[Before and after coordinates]
+ + + + + + +
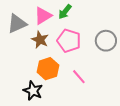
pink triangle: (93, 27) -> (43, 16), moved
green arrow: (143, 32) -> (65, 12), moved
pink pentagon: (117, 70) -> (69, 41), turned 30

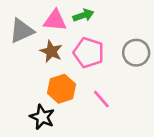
green arrow: (65, 12) -> (83, 15), turned -147
pink triangle: (43, 16) -> (55, 20), turned 36

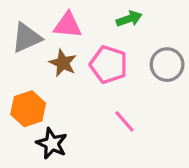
green arrow: (83, 15) -> (129, 19), moved
orange hexagon: (61, 89) -> (28, 109), moved

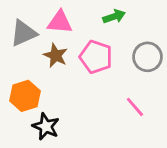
pink line: (124, 121) -> (135, 107), moved

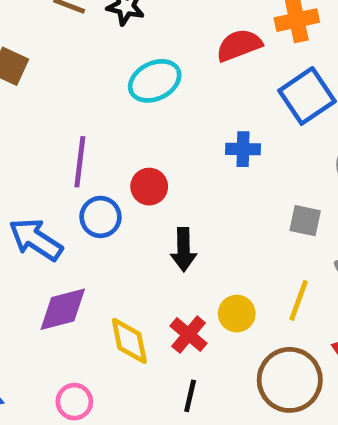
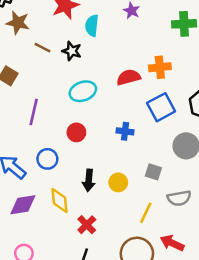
purple line: (80, 162) -> (34, 112), moved
red circle: (149, 187) -> (76, 132), moved
yellow circle: (237, 314) -> (118, 182), moved
yellow diamond: (129, 341) -> (60, 201), moved

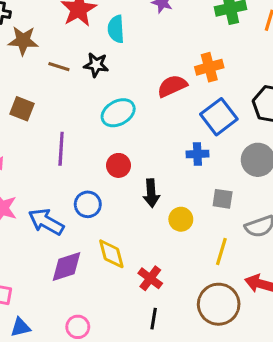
blue cross: (125, 131) -> (197, 154), moved
black arrow: (89, 180) -> (151, 193), moved

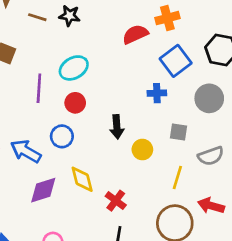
cyan ellipse: (118, 113) -> (74, 68), moved
red circle: (118, 165) -> (75, 103), moved

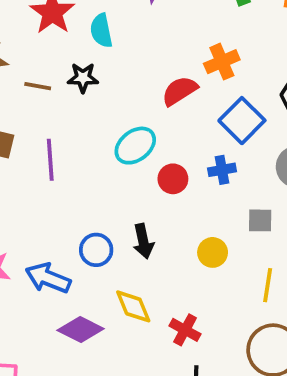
cyan ellipse: (74, 68) -> (135, 146), moved
purple line: (39, 88) -> (50, 160), moved
red circle: (75, 103) -> (173, 179), moved
black arrow: (117, 127) -> (143, 241), moved
purple diamond: (43, 190) -> (81, 329), turned 52

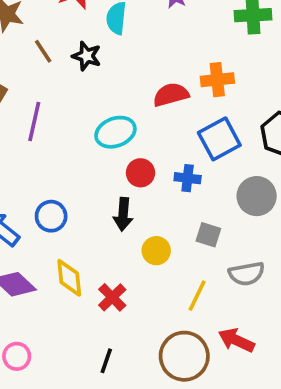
brown line: (38, 86) -> (43, 51), turned 30
black arrow: (143, 241) -> (123, 214), moved
red cross: (185, 330) -> (112, 297), moved

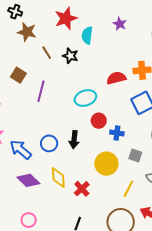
blue cross: (188, 178) -> (117, 133), moved
black arrow: (123, 214) -> (74, 140), moved
yellow circle: (156, 251) -> (106, 164), size x1.5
+ + + + + + +
Give again, word for word, the lines from the one containing "pink line: (124, 121) -> (135, 107), moved" through the last line of the entries, with pictures omitted and nothing added.

Result of the exercise:
pink line: (124, 121) -> (135, 107), moved

purple line: (80, 162) -> (34, 112), moved
red circle: (149, 187) -> (76, 132), moved
yellow circle: (237, 314) -> (118, 182), moved
yellow diamond: (129, 341) -> (60, 201), moved

blue cross: (125, 131) -> (197, 154), moved
black arrow: (89, 180) -> (151, 193), moved

cyan ellipse: (118, 113) -> (74, 68), moved
red circle: (118, 165) -> (75, 103), moved

cyan ellipse: (74, 68) -> (135, 146), moved
purple line: (39, 88) -> (50, 160), moved
red circle: (75, 103) -> (173, 179), moved
black arrow: (117, 127) -> (143, 241), moved
purple diamond: (43, 190) -> (81, 329), turned 52

brown line: (38, 86) -> (43, 51), turned 30
black arrow: (143, 241) -> (123, 214), moved
red cross: (185, 330) -> (112, 297), moved

blue cross: (188, 178) -> (117, 133), moved
black arrow: (123, 214) -> (74, 140), moved
yellow circle: (156, 251) -> (106, 164), size x1.5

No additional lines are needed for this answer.